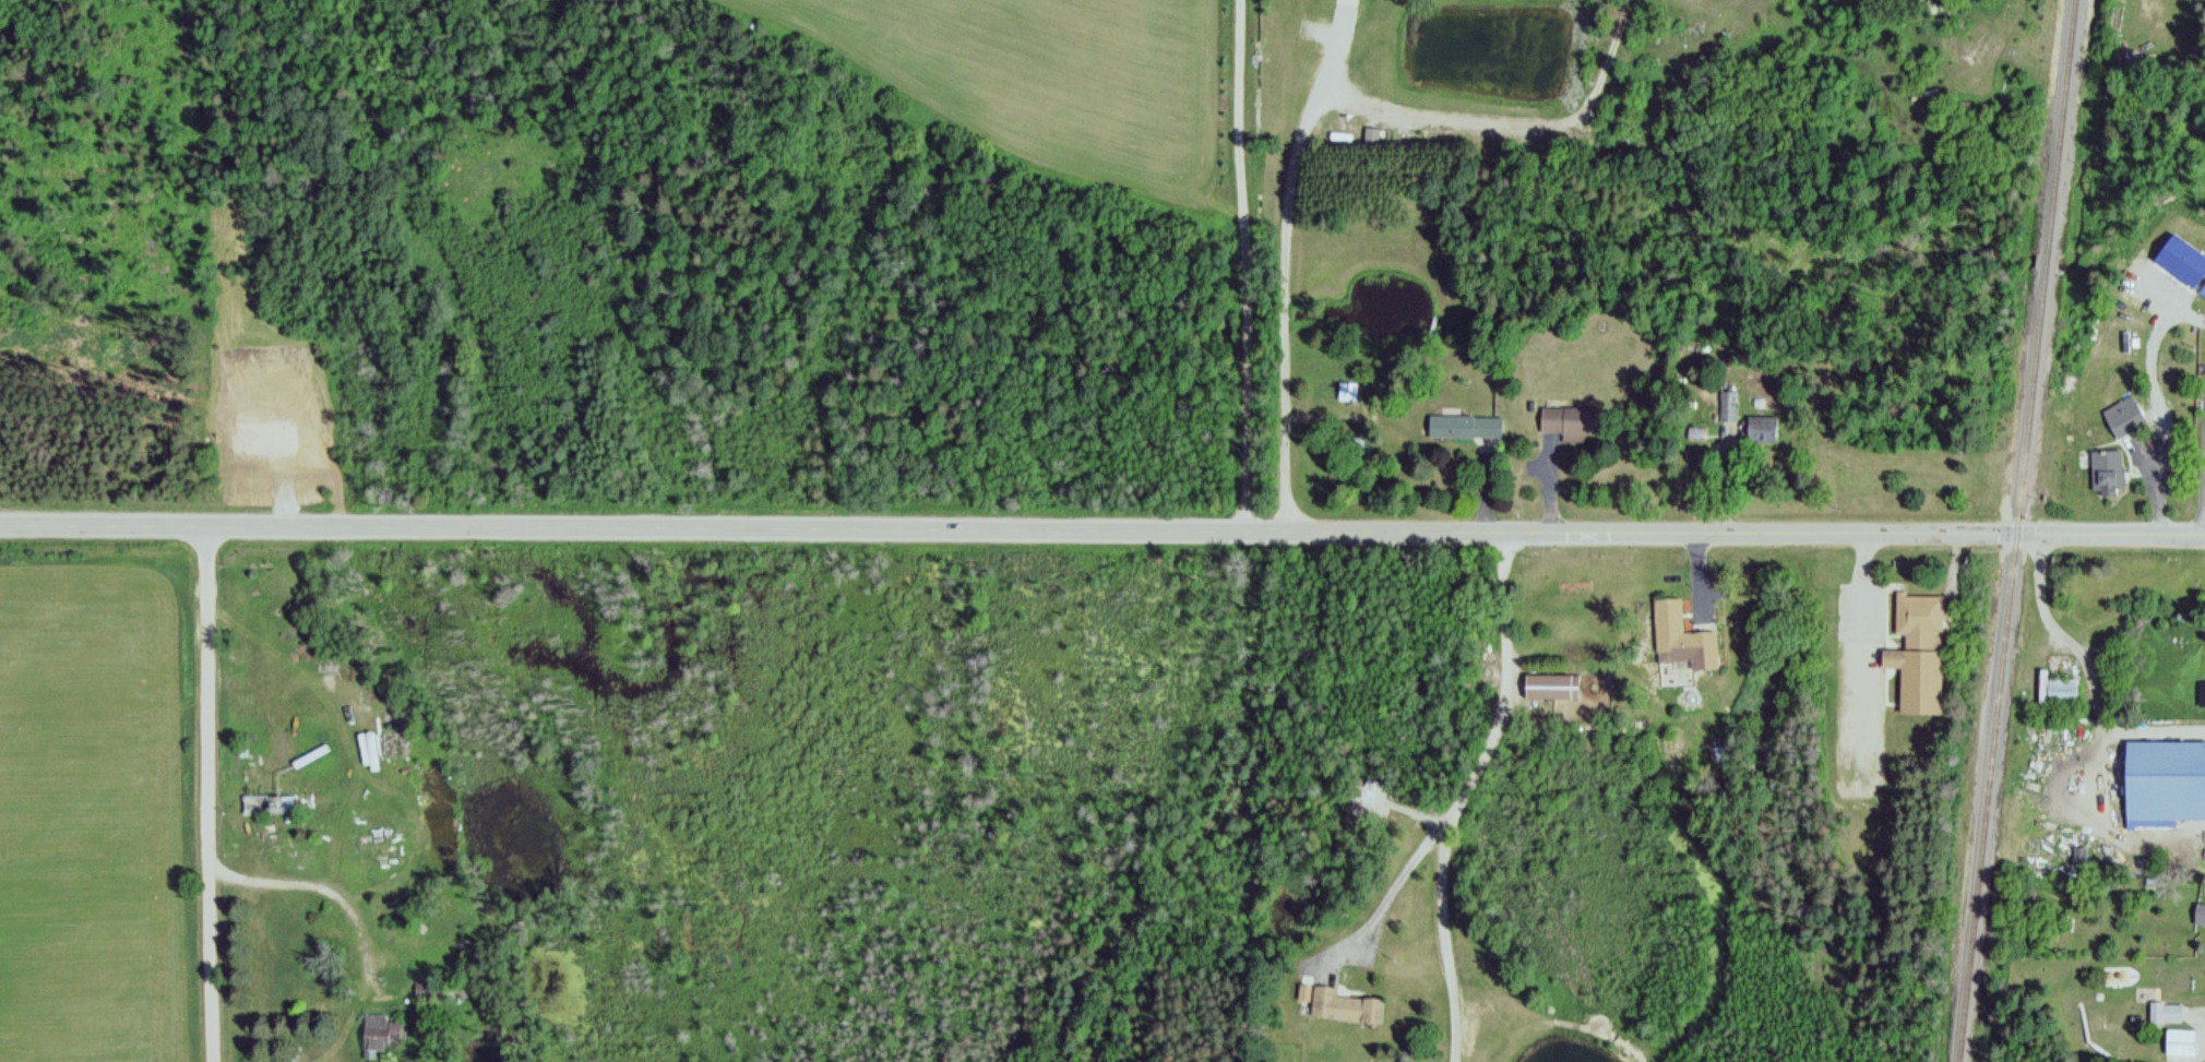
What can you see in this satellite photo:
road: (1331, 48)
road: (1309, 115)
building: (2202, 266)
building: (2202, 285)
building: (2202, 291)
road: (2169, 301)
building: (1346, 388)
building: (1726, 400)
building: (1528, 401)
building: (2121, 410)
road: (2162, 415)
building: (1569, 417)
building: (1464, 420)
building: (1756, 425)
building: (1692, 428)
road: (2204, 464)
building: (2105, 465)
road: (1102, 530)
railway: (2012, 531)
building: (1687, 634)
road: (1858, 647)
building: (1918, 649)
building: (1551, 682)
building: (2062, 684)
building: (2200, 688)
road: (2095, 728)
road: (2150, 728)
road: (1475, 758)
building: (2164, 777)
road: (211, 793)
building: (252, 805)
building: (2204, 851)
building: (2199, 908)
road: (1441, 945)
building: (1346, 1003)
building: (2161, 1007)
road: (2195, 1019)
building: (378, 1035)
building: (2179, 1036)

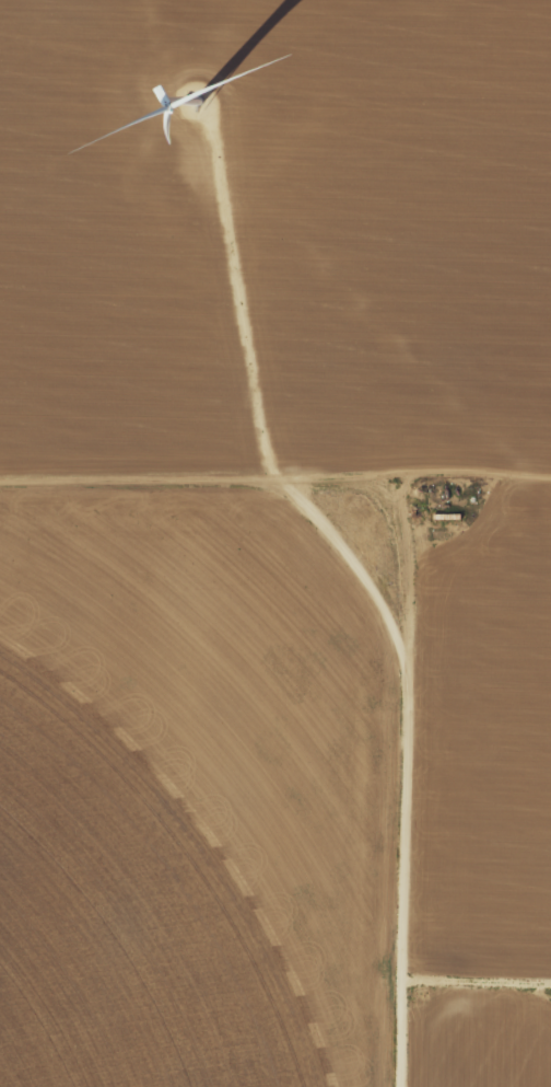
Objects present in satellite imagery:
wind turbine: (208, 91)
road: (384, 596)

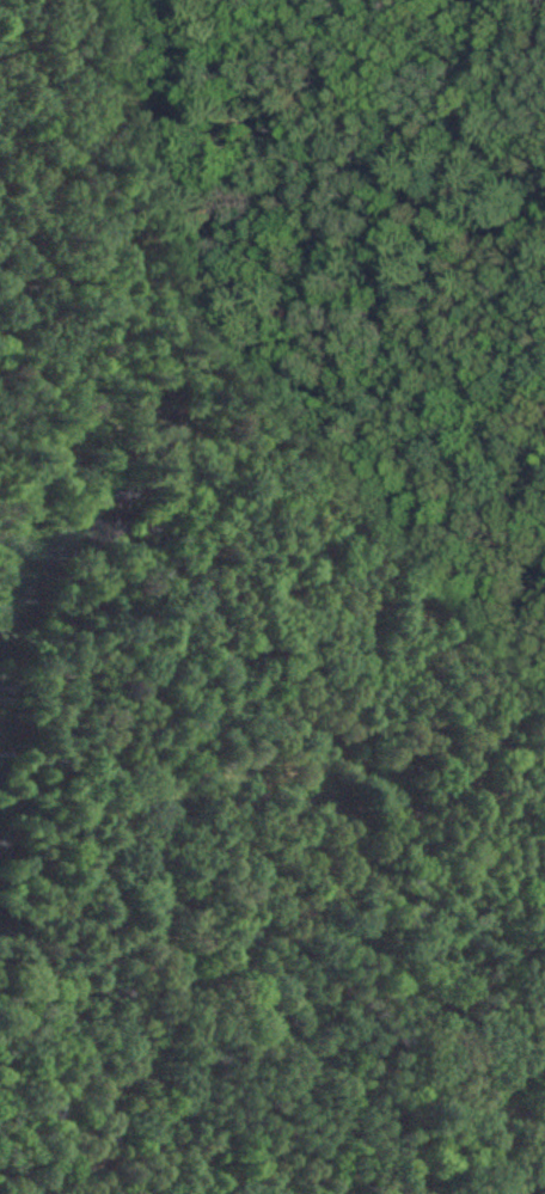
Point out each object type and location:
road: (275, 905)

━━━━━━━━━━

## What you have to do:
Identify each line in the records above that contains the word "satellite", and copy it out in full.

## Finished exercise:
What can you see in this satellite photo:
Objects present in satellite imagery:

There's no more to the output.